Required work: Copy the records below line by line and word for word, from the very first line through the line with "pill/golden 482,365 =>", omitting each picture.

Object correspondence data
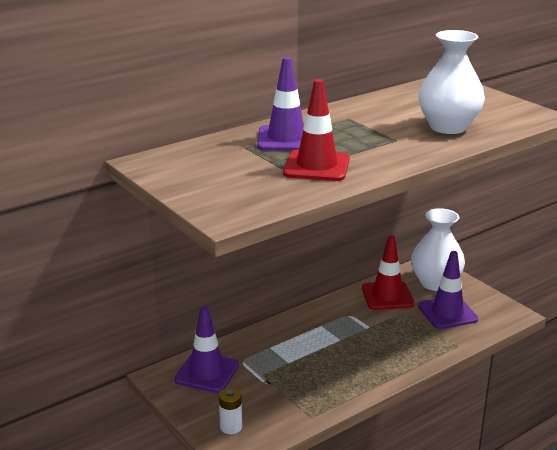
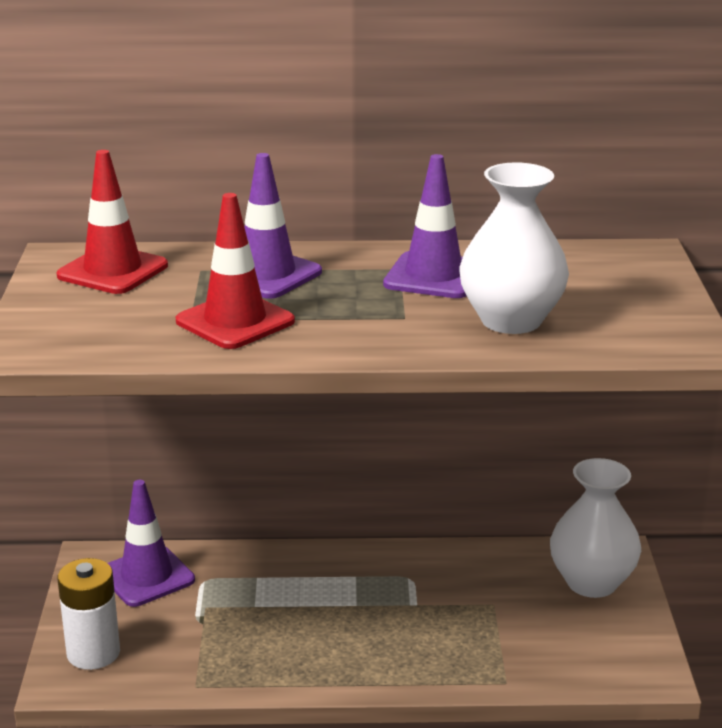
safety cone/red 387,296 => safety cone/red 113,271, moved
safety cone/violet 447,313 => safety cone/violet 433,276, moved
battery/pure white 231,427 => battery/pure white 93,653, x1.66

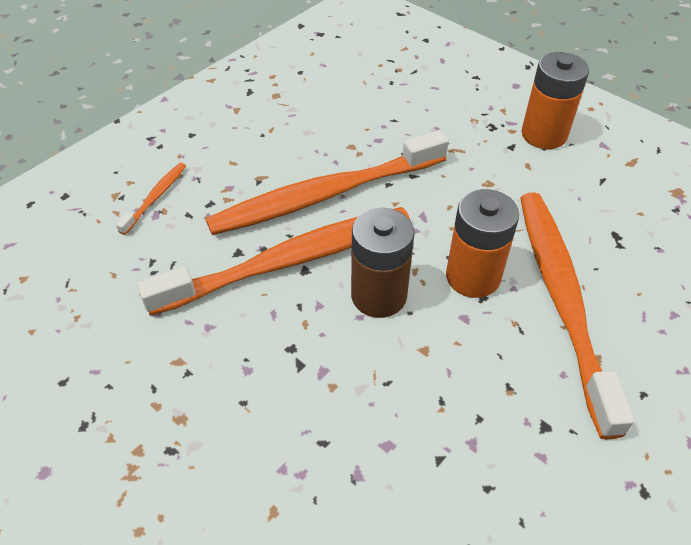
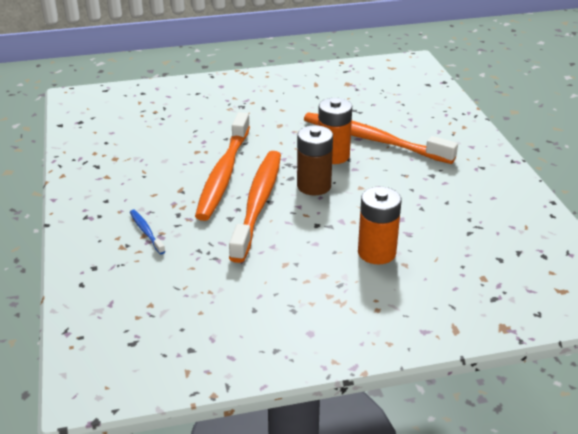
battery/orange-coloured 544,134 => battery/orange-coloured 376,252, moved
tooth brush/orange-coloured 155,198 => tooth brush/blue 146,232

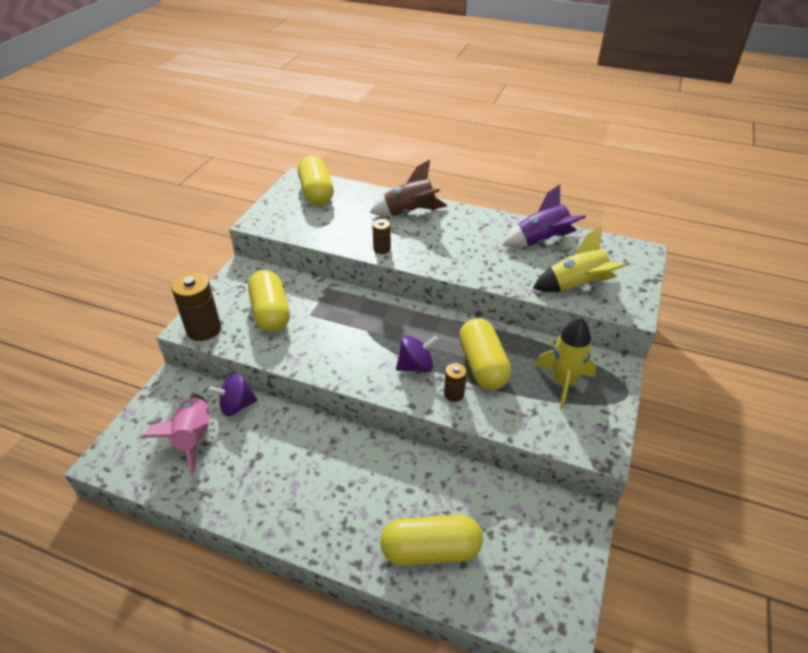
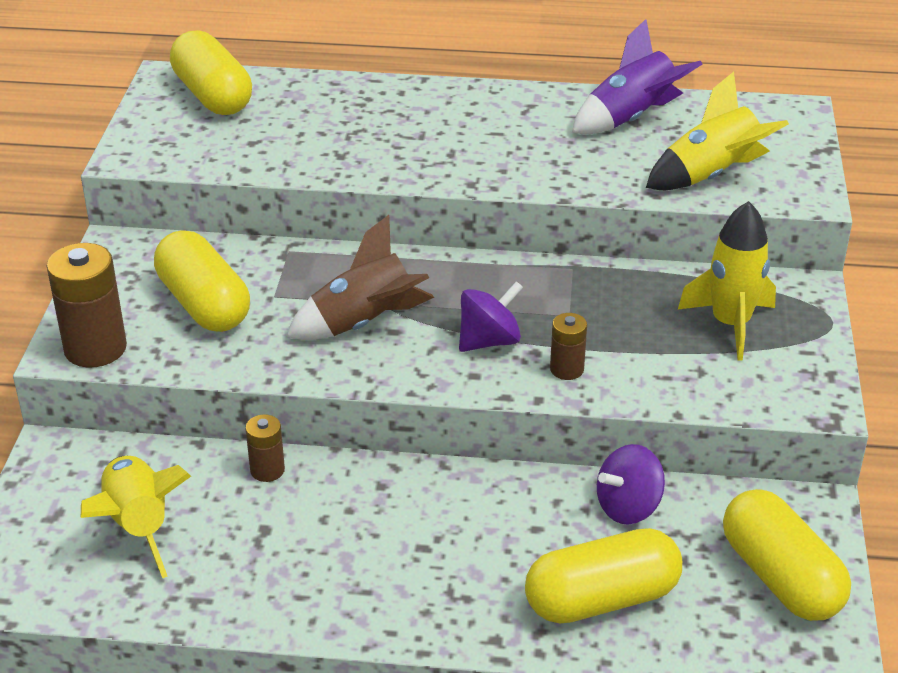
spinning top/violet 236,406 => spinning top/violet 628,507, moved
toy rocket/brown 409,212 => toy rocket/brown 364,323, moved
battery/brown 382,249 => battery/brown 267,470, moved
pill/golden 482,365 => pill/golden 780,577, moved
toy rocket/pink 194,438 => toy rocket/golden 138,526

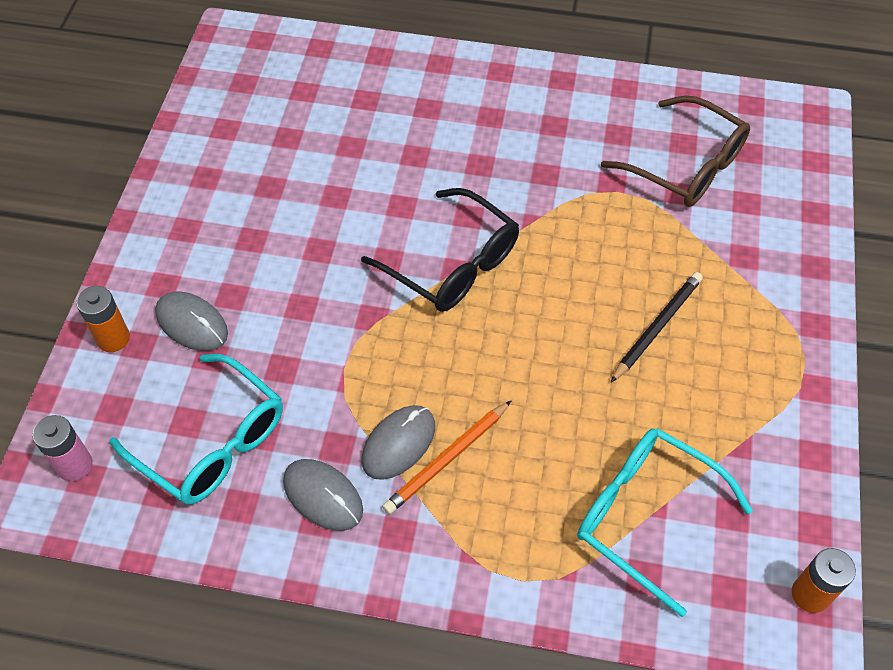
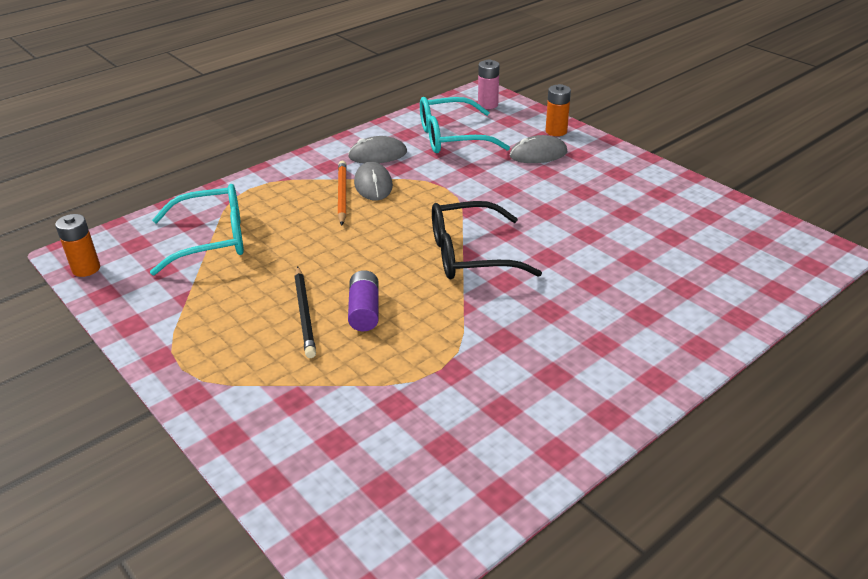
spectacles/brown 686,166 => nothing
nothing => battery/violet 364,311

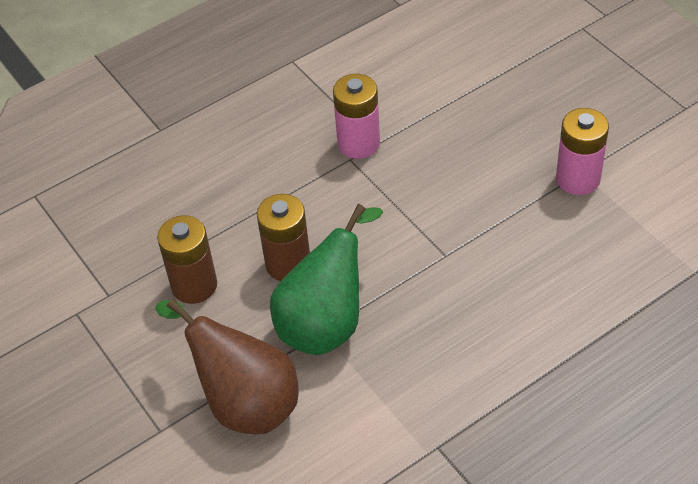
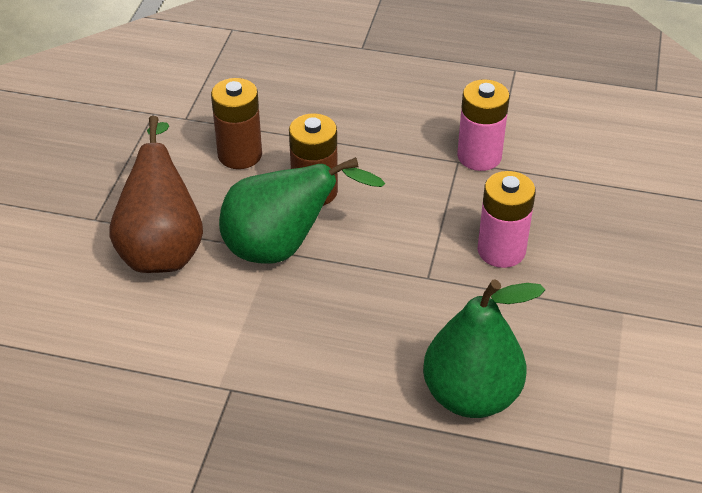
nothing => pear fruit/emerald 471,395
battery/pink 578,179 => battery/pink 501,250, moved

Solution for this exercise:
safety cone/red 387,296 => safety cone/red 113,271, moved
safety cone/violet 447,313 => safety cone/violet 433,276, moved
battery/pure white 231,427 => battery/pure white 93,653, x1.66

battery/orange-coloured 544,134 => battery/orange-coloured 376,252, moved
tooth brush/orange-coloured 155,198 => tooth brush/blue 146,232

spinning top/violet 236,406 => spinning top/violet 628,507, moved
toy rocket/brown 409,212 => toy rocket/brown 364,323, moved
battery/brown 382,249 => battery/brown 267,470, moved
pill/golden 482,365 => pill/golden 780,577, moved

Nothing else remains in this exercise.